Start of Extracted information

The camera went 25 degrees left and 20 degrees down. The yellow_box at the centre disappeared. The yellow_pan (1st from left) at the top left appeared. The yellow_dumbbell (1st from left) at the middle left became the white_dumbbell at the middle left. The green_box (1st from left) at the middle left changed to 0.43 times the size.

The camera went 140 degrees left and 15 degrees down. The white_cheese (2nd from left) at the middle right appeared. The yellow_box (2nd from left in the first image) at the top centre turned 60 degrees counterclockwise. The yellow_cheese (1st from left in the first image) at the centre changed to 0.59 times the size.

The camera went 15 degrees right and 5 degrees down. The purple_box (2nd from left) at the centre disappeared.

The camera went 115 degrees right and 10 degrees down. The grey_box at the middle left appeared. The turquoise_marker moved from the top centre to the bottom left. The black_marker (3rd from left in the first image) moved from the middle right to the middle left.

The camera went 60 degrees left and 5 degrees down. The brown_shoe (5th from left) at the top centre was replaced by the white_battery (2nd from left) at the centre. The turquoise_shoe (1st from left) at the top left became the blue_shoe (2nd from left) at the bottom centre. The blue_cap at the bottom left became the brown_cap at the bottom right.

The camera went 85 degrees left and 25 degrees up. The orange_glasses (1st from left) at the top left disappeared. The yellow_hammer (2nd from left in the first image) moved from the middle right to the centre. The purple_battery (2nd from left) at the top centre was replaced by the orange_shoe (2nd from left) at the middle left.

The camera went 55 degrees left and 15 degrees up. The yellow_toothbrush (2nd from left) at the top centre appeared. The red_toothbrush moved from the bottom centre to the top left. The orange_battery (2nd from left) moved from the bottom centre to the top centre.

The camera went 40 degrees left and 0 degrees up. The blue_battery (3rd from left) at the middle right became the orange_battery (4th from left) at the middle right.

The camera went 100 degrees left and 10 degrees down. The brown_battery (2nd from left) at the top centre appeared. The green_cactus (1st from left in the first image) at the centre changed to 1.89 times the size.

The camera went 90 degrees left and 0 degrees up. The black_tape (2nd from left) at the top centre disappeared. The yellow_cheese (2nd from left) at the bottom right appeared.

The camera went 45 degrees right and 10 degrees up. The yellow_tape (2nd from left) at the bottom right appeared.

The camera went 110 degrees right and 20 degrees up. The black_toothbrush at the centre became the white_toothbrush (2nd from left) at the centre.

End of Extracted information

__Work to complete__
The required output is the whole listing, printed again exactly.

__Response__
The camera went 25 degrees left and 20 degrees down. The yellow_box at the centre disappeared. The yellow_pan (1st from left) at the top left appeared. The yellow_dumbbell (1st from left) at the middle left became the white_dumbbell at the middle left. The green_box (1st from left) at the middle left changed to 0.43 times the size.

The camera went 140 degrees left and 15 degrees down. The white_cheese (2nd from left) at the middle right appeared. The yellow_box (2nd from left in the first image) at the top centre turned 60 degrees counterclockwise. The yellow_cheese (1st from left in the first image) at the centre changed to 0.59 times the size.

The camera went 15 degrees right and 5 degrees down. The purple_box (2nd from left) at the centre disappeared.

The camera went 115 degrees right and 10 degrees down. The grey_box at the middle left appeared. The turquoise_marker moved from the top centre to the bottom left. The black_marker (3rd from left in the first image) moved from the middle right to the middle left.

The camera went 60 degrees left and 5 degrees down. The brown_shoe (5th from left) at the top centre was replaced by the white_battery (2nd from left) at the centre. The turquoise_shoe (1st from left) at the top left became the blue_shoe (2nd from left) at the bottom centre. The blue_cap at the bottom left became the brown_cap at the bottom right.

The camera went 85 degrees left and 25 degrees up. The orange_glasses (1st from left) at the top left disappeared. The yellow_hammer (2nd from left in the first image) moved from the middle right to the centre. The purple_battery (2nd from left) at the top centre was replaced by the orange_shoe (2nd from left) at the middle left.

The camera went 55 degrees left and 15 degrees up. The yellow_toothbrush (2nd from left) at the top centre appeared. The red_toothbrush moved from the bottom centre to the top left. The orange_battery (2nd from left) moved from the bottom centre to the top centre.

The camera went 40 degrees left and 0 degrees up. The blue_battery (3rd from left) at the middle right became the orange_battery (4th from left) at the middle right.

The camera went 100 degrees left and 10 degrees down. The brown_battery (2nd from left) at the top centre appeared. The green_cactus (1st from left in the first image) at the centre changed to 1.89 times the size.

The camera went 90 degrees left and 0 degrees up. The black_tape (2nd from left) at the top centre disappeared. The yellow_cheese (2nd from left) at the bottom right appeared.

The camera went 45 degrees right and 10 degrees up. The yellow_tape (2nd from left) at the bottom right appeared.

The camera went 110 degrees right and 20 degrees up. The black_toothbrush at the centre became the white_toothbrush (2nd from left) at the centre.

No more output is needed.